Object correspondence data
---*---
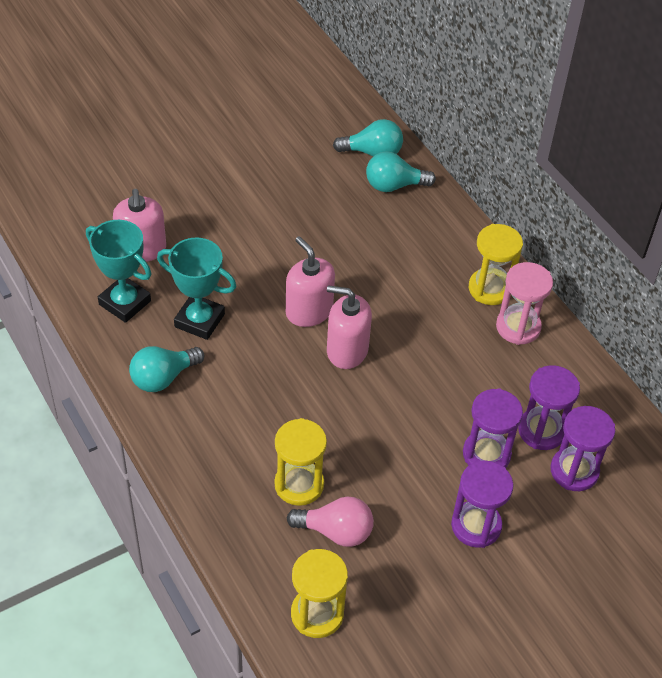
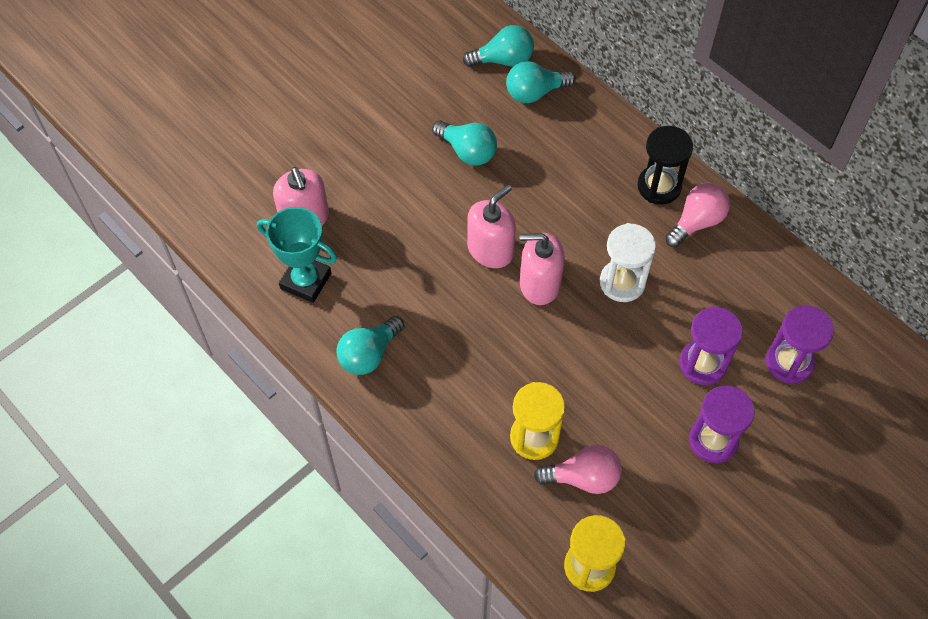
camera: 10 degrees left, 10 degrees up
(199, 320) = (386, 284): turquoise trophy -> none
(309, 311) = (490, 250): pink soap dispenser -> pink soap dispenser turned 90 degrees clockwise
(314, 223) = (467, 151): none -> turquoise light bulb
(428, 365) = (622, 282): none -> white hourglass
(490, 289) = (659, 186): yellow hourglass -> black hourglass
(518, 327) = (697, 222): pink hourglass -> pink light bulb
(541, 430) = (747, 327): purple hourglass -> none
---*---
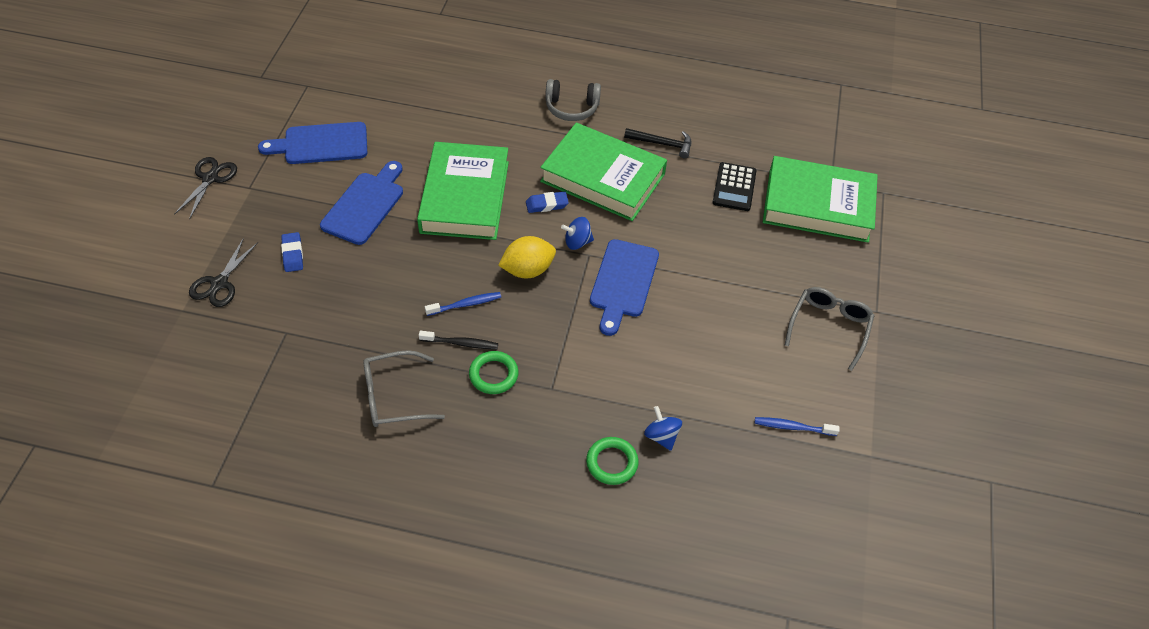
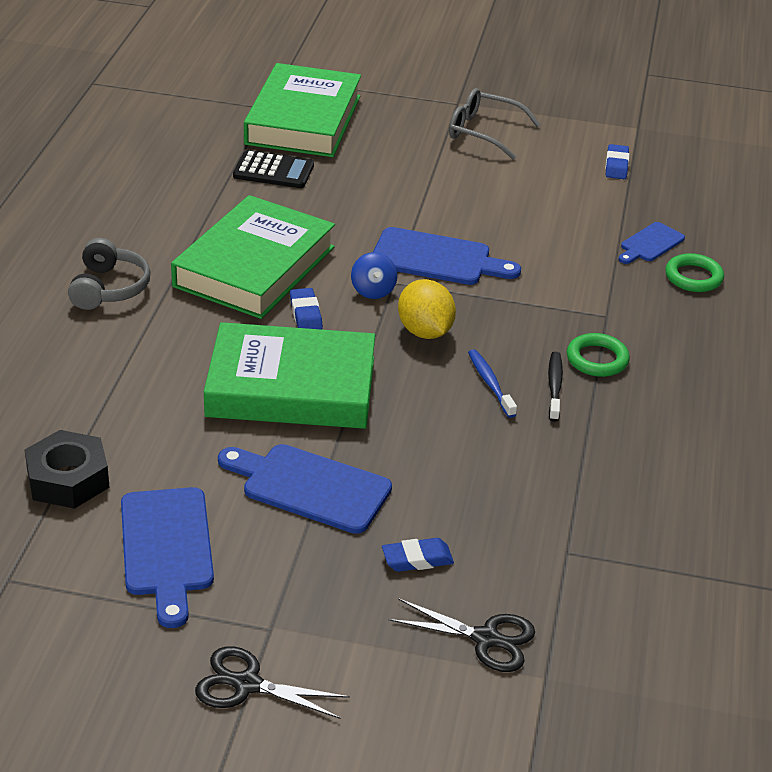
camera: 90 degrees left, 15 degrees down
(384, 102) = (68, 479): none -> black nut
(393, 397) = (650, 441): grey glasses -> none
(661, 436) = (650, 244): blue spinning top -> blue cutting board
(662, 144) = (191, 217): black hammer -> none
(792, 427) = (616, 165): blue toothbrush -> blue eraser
---*---
* WHAT THIS TASK INVOLVES:
Find every line above that contains the word "blue", and return each one.

* REPLY TO THE EXERCISE:
(661, 436) = (650, 244): blue spinning top -> blue cutting board
(792, 427) = (616, 165): blue toothbrush -> blue eraser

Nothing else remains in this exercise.